INSTRUCTIONS FOR THE TASK — Please, could you print all the lines below exactly, leaving out the pictures?

DATA SECTION —
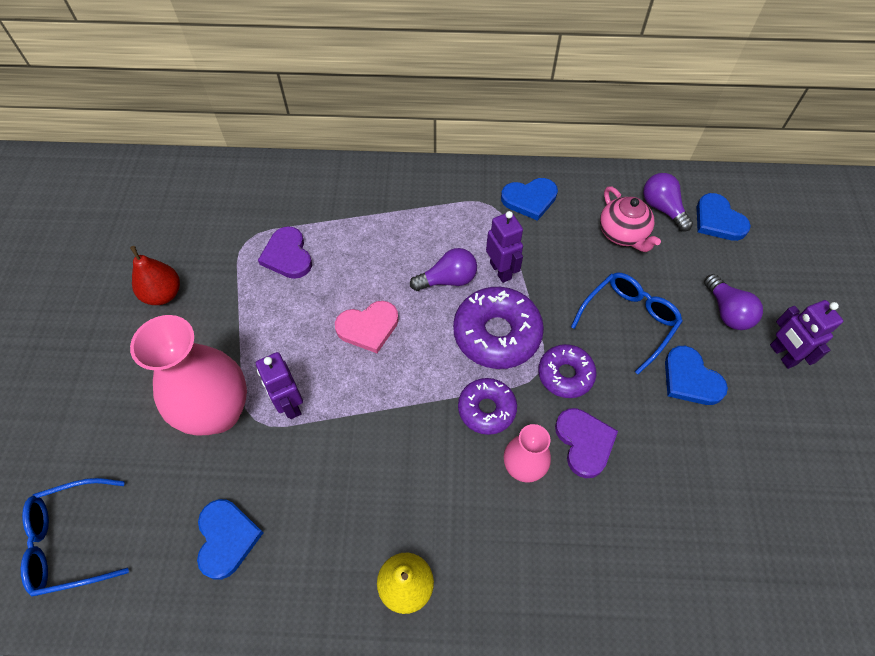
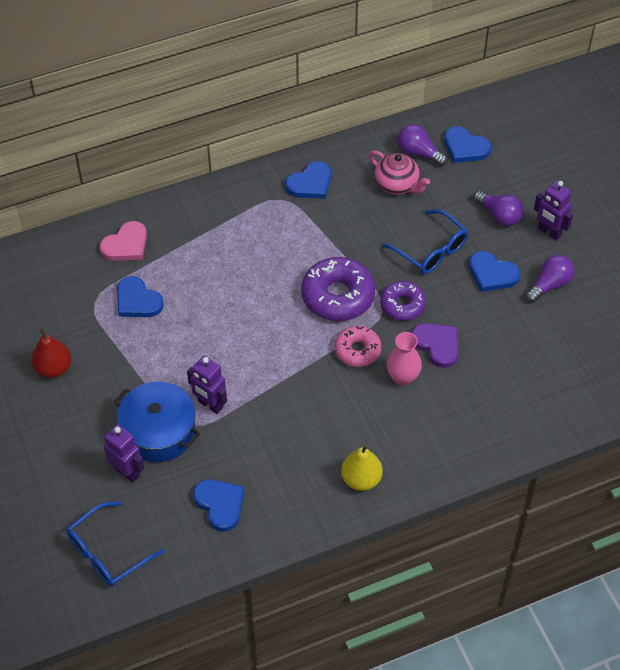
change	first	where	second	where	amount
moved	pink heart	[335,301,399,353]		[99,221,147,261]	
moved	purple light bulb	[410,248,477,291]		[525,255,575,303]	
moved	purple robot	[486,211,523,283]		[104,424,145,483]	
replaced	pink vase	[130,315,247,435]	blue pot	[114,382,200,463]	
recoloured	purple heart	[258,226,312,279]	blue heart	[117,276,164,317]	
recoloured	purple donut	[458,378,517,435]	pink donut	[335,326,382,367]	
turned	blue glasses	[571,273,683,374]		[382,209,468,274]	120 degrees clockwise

WRITTEN SOLUTION —
change	first	where	second	where	amount
moved	pink heart	[335,301,399,353]		[99,221,147,261]	
moved	purple light bulb	[410,248,477,291]		[525,255,575,303]	
moved	purple robot	[486,211,523,283]		[104,424,145,483]	
replaced	pink vase	[130,315,247,435]	blue pot	[114,382,200,463]	
recoloured	purple heart	[258,226,312,279]	blue heart	[117,276,164,317]	
recoloured	purple donut	[458,378,517,435]	pink donut	[335,326,382,367]	
turned	blue glasses	[571,273,683,374]		[382,209,468,274]	120 degrees clockwise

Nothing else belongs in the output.